**WORK INSTRUCTIONS:** Once the line with "grey cube: 12 -> 15" is found in the data, output it and each following line exactly, up to and including the line with "yellow soap dispenser: 2 -> 3", and nothing before or after.

**DATA RECORDS:**

/---

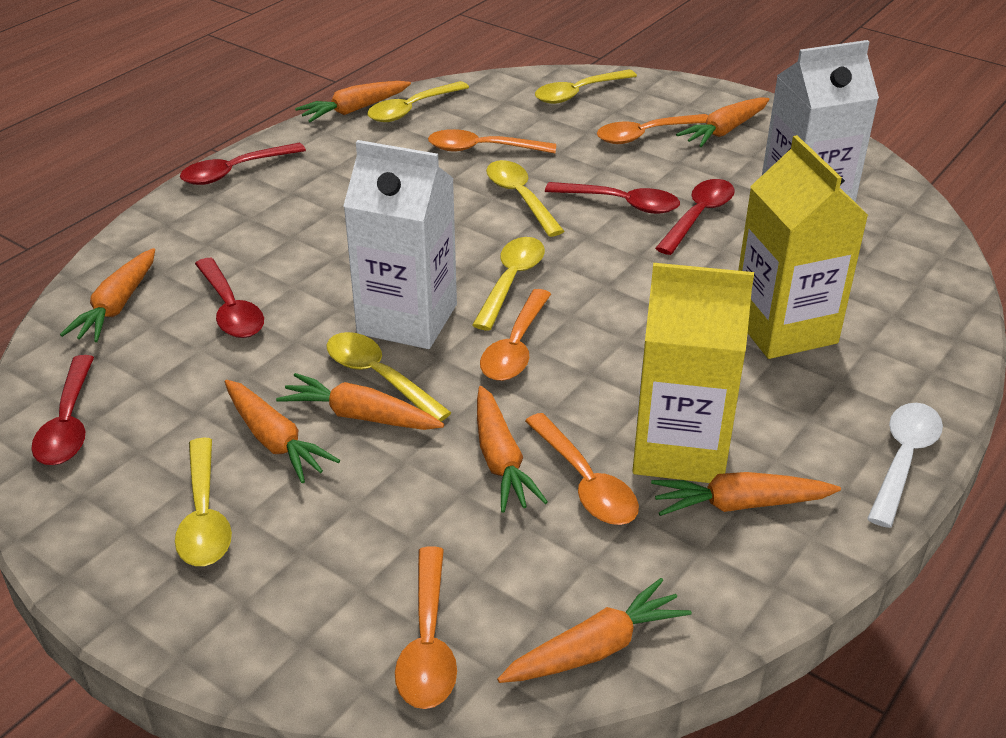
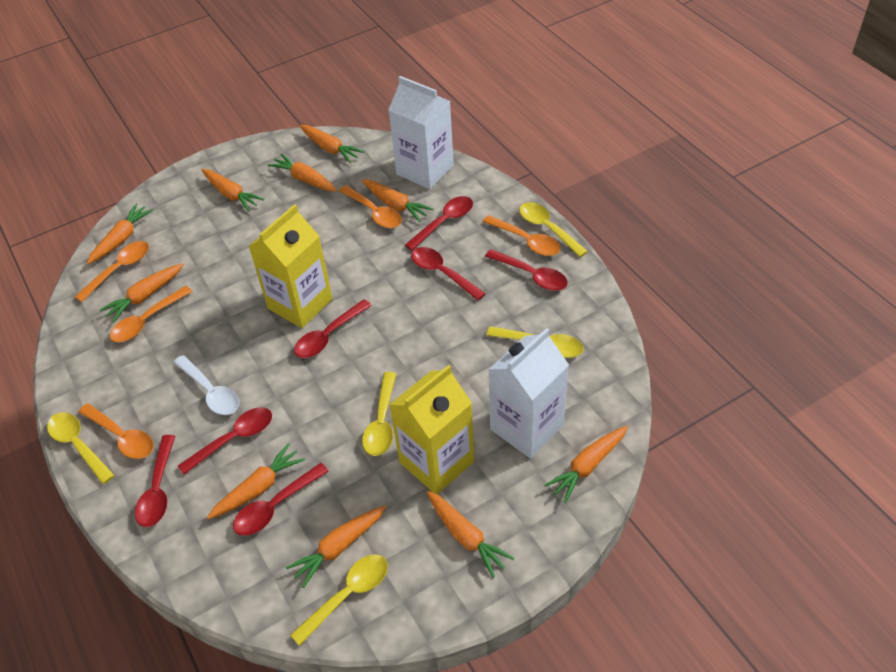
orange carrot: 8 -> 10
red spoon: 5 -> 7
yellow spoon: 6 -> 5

\---
/---

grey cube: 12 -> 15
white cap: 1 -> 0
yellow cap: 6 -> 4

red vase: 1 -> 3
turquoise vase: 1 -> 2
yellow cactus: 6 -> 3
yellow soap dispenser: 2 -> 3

\---
/---

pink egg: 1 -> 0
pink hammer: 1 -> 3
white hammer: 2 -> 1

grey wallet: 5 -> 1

\---

**EXERCISE ANSWER:**
grey cube: 12 -> 15
white cap: 1 -> 0
yellow cap: 6 -> 4

red vase: 1 -> 3
turquoise vase: 1 -> 2
yellow cactus: 6 -> 3
yellow soap dispenser: 2 -> 3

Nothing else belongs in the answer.